- Before-and-after change data -
-*-
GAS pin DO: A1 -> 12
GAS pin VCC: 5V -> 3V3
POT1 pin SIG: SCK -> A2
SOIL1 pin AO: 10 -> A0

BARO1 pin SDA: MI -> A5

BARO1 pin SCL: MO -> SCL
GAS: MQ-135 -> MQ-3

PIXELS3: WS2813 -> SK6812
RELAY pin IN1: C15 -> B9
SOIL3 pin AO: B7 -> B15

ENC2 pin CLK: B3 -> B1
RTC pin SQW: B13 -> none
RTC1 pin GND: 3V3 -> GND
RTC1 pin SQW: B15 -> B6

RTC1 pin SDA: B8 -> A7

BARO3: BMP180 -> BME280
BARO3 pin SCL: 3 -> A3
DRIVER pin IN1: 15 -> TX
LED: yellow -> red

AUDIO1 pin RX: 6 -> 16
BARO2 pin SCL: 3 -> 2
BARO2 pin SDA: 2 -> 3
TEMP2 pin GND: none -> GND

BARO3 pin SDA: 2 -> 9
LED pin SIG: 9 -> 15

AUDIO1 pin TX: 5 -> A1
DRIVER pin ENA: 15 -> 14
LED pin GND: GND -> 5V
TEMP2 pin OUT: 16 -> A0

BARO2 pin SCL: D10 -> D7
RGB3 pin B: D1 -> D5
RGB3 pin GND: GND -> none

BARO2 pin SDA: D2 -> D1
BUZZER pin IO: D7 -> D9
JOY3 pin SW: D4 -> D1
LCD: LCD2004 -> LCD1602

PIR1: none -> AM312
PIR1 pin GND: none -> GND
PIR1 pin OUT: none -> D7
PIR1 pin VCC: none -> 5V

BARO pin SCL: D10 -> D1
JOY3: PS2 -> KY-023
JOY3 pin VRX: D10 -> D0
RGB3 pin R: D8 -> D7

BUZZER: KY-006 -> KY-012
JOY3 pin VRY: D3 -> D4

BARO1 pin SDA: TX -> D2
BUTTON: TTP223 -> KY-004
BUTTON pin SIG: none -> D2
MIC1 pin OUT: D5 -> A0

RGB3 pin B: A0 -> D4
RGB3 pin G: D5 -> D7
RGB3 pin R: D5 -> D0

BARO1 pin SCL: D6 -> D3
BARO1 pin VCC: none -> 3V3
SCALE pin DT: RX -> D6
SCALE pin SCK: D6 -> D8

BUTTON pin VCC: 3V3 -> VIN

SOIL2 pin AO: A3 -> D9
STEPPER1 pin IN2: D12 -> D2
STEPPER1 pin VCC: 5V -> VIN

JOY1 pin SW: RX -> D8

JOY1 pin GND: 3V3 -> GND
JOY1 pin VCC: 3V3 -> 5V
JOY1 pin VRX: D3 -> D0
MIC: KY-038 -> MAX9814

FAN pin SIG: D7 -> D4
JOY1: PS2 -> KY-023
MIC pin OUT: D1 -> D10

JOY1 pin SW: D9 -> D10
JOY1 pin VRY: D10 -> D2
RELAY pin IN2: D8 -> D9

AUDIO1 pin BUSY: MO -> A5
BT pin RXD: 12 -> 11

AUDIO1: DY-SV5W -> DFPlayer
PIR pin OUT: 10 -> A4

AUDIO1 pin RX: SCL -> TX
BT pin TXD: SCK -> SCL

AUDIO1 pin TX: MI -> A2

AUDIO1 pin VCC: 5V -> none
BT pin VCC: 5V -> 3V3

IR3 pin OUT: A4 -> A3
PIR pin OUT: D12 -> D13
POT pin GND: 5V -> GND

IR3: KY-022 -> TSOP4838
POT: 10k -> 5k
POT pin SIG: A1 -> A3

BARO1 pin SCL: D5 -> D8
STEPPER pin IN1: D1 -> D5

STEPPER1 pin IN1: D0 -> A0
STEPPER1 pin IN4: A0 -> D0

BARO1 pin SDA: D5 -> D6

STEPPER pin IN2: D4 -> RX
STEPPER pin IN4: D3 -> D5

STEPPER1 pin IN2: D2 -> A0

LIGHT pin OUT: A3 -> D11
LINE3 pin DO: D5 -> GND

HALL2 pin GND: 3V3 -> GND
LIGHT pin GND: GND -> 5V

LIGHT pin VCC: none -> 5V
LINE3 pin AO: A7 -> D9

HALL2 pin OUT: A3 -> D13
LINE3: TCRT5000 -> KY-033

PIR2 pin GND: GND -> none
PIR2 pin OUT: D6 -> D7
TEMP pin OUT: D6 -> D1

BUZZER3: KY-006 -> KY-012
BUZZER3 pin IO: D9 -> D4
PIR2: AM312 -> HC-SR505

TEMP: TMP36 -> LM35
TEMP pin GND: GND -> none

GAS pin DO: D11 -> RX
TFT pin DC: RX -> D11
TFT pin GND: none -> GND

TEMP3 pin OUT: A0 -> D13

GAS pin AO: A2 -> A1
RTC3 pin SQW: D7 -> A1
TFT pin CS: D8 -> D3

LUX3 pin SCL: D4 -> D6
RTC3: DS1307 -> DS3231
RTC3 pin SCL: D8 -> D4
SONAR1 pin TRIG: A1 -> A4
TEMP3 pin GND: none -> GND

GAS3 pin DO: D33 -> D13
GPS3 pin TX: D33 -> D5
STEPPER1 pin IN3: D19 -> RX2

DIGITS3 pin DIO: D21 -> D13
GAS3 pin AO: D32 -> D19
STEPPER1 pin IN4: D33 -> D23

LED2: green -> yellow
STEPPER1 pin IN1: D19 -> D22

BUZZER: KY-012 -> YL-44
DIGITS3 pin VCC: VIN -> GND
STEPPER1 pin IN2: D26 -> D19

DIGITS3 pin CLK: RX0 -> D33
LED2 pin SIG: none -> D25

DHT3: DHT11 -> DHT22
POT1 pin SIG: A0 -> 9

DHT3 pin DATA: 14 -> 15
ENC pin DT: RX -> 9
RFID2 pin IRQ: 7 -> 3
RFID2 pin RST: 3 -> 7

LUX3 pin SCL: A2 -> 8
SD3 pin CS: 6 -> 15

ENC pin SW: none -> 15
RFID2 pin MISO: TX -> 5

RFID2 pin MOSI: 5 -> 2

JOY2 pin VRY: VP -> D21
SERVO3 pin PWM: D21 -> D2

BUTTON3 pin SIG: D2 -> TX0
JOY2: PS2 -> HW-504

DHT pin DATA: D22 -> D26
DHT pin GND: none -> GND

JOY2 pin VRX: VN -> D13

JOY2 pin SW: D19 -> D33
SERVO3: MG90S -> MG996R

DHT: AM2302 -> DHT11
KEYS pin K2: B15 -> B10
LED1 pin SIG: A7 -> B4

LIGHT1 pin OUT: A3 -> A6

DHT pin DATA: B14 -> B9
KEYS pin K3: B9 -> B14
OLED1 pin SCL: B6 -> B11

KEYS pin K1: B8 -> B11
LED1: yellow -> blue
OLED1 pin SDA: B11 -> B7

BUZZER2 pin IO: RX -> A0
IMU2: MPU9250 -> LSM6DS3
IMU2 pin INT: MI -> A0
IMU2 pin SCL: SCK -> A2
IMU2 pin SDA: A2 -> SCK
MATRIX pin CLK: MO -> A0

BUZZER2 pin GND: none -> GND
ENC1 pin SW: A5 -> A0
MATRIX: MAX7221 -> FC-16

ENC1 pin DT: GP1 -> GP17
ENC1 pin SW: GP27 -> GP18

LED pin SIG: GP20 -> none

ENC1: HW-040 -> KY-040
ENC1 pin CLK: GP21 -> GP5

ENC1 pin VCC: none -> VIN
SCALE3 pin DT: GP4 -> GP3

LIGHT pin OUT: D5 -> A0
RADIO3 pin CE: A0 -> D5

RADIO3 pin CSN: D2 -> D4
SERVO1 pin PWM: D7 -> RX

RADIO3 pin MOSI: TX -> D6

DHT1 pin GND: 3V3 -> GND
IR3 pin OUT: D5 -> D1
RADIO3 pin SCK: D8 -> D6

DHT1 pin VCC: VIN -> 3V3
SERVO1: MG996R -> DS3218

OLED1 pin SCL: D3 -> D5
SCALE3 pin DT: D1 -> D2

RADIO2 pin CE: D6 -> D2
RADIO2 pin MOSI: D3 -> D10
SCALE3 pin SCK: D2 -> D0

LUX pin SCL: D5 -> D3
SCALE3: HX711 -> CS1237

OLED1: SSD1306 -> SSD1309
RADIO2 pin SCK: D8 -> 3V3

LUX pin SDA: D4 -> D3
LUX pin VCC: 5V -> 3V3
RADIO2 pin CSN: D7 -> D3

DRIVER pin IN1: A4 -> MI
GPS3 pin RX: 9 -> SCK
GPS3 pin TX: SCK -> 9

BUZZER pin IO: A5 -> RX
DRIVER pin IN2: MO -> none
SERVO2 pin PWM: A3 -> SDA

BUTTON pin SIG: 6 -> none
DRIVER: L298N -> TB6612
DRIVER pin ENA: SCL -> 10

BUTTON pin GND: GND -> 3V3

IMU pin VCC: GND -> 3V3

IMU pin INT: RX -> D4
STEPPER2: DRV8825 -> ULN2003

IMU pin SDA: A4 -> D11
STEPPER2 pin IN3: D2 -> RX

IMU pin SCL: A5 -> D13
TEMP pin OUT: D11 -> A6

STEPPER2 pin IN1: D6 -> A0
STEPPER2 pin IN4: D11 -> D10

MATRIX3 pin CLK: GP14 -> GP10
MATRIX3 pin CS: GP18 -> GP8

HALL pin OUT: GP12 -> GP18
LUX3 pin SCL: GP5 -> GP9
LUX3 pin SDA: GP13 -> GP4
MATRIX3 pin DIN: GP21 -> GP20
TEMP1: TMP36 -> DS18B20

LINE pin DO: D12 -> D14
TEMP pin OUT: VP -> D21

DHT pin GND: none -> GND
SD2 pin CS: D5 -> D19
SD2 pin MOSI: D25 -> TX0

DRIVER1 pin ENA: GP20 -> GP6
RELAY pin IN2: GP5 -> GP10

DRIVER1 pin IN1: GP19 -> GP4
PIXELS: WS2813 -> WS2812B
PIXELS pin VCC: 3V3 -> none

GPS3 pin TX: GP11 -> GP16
-*-
- Task brief -
Taking the entries above, write out exactly the lines starting with the line containing "PIXELS3: WS2813 -> SK6812" and going on through the line containing "BARO2 pin SCL: D10 -> D7", both included, and nothing else.

- Answer to the exercise -
PIXELS3: WS2813 -> SK6812
RELAY pin IN1: C15 -> B9
SOIL3 pin AO: B7 -> B15

ENC2 pin CLK: B3 -> B1
RTC pin SQW: B13 -> none
RTC1 pin GND: 3V3 -> GND
RTC1 pin SQW: B15 -> B6

RTC1 pin SDA: B8 -> A7

BARO3: BMP180 -> BME280
BARO3 pin SCL: 3 -> A3
DRIVER pin IN1: 15 -> TX
LED: yellow -> red

AUDIO1 pin RX: 6 -> 16
BARO2 pin SCL: 3 -> 2
BARO2 pin SDA: 2 -> 3
TEMP2 pin GND: none -> GND

BARO3 pin SDA: 2 -> 9
LED pin SIG: 9 -> 15

AUDIO1 pin TX: 5 -> A1
DRIVER pin ENA: 15 -> 14
LED pin GND: GND -> 5V
TEMP2 pin OUT: 16 -> A0

BARO2 pin SCL: D10 -> D7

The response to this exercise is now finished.